**Required work:** Look through the records below for the line holding "(1006, 681) = (432, 529): red". Write it out exactly, with each following line through the line holding "(321, 135) = (420, 247): none -> blue pyramid".

**Supplied records:**
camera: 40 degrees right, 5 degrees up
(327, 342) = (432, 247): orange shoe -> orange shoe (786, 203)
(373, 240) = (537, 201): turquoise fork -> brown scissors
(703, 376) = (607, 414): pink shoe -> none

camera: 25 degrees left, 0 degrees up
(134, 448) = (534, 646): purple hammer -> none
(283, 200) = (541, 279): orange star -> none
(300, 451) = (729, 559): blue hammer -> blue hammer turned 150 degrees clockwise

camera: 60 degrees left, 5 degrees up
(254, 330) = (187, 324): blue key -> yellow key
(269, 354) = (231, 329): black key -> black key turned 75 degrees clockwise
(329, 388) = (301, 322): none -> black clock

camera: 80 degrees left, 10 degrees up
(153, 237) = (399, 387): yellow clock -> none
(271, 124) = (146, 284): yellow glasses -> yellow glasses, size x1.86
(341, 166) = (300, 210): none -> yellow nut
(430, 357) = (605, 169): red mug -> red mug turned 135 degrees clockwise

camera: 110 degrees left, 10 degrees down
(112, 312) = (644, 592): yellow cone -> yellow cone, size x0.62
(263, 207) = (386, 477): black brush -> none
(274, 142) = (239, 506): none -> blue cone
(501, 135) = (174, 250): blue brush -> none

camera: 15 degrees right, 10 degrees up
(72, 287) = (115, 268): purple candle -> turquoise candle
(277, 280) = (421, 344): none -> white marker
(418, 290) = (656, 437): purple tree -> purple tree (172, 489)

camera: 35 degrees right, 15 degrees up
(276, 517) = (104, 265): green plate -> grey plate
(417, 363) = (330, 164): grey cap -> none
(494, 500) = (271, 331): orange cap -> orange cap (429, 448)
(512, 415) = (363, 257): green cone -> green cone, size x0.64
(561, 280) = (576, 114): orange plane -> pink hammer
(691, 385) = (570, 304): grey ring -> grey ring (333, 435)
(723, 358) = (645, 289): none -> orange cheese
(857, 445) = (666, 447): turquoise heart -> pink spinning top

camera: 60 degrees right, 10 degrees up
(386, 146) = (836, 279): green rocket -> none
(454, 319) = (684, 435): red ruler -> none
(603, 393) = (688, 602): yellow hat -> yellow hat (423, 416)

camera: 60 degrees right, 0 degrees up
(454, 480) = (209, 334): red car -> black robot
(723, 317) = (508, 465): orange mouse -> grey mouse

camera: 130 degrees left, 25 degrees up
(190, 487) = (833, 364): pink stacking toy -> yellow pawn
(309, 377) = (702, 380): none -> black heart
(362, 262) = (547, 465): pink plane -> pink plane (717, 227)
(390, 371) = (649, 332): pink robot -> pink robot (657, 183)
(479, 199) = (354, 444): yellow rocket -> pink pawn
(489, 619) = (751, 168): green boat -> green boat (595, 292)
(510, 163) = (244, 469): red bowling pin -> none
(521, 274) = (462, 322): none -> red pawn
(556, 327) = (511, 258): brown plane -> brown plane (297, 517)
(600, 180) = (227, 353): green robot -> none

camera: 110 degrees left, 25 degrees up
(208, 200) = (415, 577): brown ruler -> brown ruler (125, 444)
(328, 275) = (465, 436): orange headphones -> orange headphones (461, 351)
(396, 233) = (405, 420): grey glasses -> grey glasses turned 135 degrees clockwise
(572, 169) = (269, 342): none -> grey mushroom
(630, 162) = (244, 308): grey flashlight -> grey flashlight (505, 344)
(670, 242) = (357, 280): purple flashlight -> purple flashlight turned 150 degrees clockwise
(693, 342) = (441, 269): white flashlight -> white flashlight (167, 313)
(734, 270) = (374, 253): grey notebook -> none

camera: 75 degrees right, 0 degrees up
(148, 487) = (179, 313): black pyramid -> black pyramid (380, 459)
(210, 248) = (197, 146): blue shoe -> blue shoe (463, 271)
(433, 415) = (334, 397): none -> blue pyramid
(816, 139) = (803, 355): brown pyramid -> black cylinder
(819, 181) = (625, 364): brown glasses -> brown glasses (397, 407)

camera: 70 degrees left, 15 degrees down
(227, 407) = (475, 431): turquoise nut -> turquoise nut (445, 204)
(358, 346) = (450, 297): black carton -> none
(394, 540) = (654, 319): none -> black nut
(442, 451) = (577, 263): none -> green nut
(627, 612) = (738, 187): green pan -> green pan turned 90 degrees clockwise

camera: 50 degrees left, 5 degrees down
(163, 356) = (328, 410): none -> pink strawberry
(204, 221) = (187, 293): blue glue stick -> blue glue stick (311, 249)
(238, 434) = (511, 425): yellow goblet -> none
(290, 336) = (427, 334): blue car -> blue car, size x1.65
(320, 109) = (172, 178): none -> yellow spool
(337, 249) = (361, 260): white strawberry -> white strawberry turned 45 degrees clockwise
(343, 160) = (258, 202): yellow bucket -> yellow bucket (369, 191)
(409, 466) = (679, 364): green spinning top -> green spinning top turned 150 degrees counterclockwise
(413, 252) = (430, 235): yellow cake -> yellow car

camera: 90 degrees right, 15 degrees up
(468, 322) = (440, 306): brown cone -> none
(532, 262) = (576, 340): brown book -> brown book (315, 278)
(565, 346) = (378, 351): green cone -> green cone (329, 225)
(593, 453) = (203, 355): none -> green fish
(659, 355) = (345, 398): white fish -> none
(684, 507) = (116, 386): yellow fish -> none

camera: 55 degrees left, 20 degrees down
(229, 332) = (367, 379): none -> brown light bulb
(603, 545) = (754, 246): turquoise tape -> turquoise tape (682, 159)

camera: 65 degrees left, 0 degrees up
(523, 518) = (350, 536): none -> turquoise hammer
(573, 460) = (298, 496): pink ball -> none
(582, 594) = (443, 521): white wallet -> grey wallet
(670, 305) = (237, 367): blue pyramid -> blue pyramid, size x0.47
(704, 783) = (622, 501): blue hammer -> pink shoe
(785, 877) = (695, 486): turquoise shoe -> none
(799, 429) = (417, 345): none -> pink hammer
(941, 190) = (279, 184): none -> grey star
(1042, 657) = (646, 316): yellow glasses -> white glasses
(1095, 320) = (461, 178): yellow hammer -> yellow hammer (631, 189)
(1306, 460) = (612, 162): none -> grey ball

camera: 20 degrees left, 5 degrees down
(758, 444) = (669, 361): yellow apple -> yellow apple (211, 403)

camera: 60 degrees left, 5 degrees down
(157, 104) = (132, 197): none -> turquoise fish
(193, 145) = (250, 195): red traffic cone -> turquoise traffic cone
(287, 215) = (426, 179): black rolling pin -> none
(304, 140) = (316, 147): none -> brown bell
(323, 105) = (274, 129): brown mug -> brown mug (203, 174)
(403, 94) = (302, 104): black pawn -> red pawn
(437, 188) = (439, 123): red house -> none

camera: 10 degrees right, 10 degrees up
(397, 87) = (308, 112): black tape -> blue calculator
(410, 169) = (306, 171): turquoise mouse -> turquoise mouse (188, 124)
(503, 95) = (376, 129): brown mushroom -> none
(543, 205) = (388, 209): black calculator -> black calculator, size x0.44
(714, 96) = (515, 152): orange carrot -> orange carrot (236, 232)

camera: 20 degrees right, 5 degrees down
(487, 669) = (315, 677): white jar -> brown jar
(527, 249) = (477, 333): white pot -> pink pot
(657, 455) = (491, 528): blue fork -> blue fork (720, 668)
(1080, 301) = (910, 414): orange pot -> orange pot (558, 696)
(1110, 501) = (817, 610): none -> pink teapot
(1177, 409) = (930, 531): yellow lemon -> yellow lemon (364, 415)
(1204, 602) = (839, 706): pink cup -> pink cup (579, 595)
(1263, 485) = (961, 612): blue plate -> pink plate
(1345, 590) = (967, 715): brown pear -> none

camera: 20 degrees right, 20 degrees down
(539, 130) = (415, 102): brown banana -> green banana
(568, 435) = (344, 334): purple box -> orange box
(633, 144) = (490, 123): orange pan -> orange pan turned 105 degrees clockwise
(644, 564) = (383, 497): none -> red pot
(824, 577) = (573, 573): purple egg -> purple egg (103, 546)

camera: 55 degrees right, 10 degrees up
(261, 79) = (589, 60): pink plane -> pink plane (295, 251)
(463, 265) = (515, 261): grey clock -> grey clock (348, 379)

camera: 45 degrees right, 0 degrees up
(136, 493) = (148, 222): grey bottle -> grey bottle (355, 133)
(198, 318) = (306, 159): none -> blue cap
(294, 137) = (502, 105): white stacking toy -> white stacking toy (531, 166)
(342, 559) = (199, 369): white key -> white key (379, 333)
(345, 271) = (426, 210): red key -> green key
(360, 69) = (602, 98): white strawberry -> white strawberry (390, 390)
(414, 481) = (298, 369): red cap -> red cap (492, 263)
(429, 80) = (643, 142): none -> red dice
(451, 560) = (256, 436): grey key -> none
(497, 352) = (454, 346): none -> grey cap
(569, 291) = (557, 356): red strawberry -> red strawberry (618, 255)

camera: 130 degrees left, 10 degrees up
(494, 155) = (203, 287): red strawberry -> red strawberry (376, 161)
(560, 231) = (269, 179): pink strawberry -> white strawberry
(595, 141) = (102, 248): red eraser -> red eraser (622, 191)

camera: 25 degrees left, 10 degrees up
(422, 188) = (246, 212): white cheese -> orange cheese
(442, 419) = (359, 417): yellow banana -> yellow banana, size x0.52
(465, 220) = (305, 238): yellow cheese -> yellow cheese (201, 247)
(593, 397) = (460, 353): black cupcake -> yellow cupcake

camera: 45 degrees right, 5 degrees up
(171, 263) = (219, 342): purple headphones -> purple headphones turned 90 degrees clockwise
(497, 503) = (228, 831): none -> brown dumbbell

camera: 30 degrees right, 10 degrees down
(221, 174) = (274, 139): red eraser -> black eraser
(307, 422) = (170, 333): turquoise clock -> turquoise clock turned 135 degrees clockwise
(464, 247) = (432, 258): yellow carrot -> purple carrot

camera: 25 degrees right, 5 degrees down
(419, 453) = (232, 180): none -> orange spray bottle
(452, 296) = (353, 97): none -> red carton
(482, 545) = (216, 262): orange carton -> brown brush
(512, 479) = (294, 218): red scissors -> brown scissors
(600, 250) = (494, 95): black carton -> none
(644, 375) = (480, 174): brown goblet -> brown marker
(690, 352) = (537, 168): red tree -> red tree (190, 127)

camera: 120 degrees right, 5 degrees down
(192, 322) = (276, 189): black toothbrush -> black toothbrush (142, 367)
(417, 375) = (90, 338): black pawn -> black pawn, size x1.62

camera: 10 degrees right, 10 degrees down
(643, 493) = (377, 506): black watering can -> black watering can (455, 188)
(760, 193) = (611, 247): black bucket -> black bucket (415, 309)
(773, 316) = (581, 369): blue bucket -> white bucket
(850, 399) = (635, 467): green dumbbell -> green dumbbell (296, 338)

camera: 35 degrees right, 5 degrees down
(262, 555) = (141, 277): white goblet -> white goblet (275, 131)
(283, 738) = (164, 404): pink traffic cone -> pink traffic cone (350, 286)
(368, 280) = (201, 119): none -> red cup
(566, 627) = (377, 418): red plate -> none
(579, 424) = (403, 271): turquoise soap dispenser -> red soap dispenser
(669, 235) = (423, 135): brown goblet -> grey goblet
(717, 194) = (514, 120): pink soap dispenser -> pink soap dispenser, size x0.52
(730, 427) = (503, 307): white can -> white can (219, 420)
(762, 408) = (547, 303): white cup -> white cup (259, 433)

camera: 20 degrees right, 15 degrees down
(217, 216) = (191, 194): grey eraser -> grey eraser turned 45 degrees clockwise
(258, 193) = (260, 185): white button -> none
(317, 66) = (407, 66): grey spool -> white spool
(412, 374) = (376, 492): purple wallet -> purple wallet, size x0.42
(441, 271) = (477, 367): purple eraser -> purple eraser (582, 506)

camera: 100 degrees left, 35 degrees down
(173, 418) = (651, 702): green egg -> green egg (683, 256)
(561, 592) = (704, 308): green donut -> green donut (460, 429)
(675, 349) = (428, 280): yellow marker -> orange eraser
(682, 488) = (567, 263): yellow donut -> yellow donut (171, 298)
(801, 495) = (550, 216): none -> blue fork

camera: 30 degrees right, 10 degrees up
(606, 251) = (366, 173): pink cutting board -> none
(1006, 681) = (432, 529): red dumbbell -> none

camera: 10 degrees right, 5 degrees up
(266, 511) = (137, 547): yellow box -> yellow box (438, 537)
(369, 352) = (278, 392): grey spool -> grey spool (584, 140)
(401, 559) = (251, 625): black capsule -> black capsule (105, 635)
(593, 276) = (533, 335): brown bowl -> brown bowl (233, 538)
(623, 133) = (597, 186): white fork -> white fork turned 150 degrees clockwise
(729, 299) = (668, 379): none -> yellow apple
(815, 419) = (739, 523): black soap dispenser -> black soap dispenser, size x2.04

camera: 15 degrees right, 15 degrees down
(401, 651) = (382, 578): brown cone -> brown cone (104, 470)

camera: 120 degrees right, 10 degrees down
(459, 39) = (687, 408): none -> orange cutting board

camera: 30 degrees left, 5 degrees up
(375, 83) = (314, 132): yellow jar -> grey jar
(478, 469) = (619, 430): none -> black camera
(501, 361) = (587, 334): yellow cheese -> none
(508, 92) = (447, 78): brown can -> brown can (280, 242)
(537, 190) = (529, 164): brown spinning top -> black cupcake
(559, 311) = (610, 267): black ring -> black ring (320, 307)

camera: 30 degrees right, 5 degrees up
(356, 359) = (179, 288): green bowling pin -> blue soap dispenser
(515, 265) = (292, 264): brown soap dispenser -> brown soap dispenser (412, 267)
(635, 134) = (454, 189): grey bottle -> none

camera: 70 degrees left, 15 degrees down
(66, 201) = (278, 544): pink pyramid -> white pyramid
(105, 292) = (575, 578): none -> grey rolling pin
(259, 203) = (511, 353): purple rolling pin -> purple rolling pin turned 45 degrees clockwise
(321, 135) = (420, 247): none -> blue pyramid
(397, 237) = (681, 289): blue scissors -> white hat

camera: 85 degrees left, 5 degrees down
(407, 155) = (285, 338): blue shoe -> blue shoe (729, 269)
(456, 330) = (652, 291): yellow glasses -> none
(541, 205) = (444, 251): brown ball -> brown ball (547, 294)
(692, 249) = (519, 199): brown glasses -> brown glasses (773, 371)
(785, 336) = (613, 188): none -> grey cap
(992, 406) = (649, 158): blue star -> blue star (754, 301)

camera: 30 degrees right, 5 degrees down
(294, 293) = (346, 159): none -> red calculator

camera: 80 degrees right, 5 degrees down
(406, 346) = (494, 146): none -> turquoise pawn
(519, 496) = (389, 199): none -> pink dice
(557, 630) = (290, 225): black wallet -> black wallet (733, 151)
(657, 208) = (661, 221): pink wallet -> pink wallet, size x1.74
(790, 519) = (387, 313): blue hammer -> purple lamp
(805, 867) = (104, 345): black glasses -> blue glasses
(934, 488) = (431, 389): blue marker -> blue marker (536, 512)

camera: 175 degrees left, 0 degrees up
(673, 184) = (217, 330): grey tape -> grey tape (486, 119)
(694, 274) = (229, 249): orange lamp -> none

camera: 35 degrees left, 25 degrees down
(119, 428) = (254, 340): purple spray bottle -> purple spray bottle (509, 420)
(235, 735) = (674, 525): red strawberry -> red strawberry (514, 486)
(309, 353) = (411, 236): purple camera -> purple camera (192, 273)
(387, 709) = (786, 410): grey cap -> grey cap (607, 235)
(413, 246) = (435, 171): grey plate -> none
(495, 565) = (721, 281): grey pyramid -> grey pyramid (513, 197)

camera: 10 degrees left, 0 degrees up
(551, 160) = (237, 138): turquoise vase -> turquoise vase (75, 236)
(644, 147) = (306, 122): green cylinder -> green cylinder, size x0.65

**Solved exercise:**
(1006, 681) = (432, 529): red dumbbell -> none

camera: 10 degrees right, 5 degrees up
(266, 511) = (137, 547): yellow box -> yellow box (438, 537)
(369, 352) = (278, 392): grey spool -> grey spool (584, 140)
(401, 559) = (251, 625): black capsule -> black capsule (105, 635)
(593, 276) = (533, 335): brown bowl -> brown bowl (233, 538)
(623, 133) = (597, 186): white fork -> white fork turned 150 degrees clockwise
(729, 299) = (668, 379): none -> yellow apple
(815, 419) = (739, 523): black soap dispenser -> black soap dispenser, size x2.04

camera: 15 degrees right, 15 degrees down
(401, 651) = (382, 578): brown cone -> brown cone (104, 470)

camera: 120 degrees right, 10 degrees down
(459, 39) = (687, 408): none -> orange cutting board

camera: 30 degrees left, 5 degrees up
(375, 83) = (314, 132): yellow jar -> grey jar
(478, 469) = (619, 430): none -> black camera
(501, 361) = (587, 334): yellow cheese -> none
(508, 92) = (447, 78): brown can -> brown can (280, 242)
(537, 190) = (529, 164): brown spinning top -> black cupcake
(559, 311) = (610, 267): black ring -> black ring (320, 307)

camera: 30 degrees right, 5 degrees up
(356, 359) = (179, 288): green bowling pin -> blue soap dispenser
(515, 265) = (292, 264): brown soap dispenser -> brown soap dispenser (412, 267)
(635, 134) = (454, 189): grey bottle -> none

camera: 70 degrees left, 15 degrees down
(66, 201) = (278, 544): pink pyramid -> white pyramid
(105, 292) = (575, 578): none -> grey rolling pin
(259, 203) = (511, 353): purple rolling pin -> purple rolling pin turned 45 degrees clockwise
(321, 135) = (420, 247): none -> blue pyramid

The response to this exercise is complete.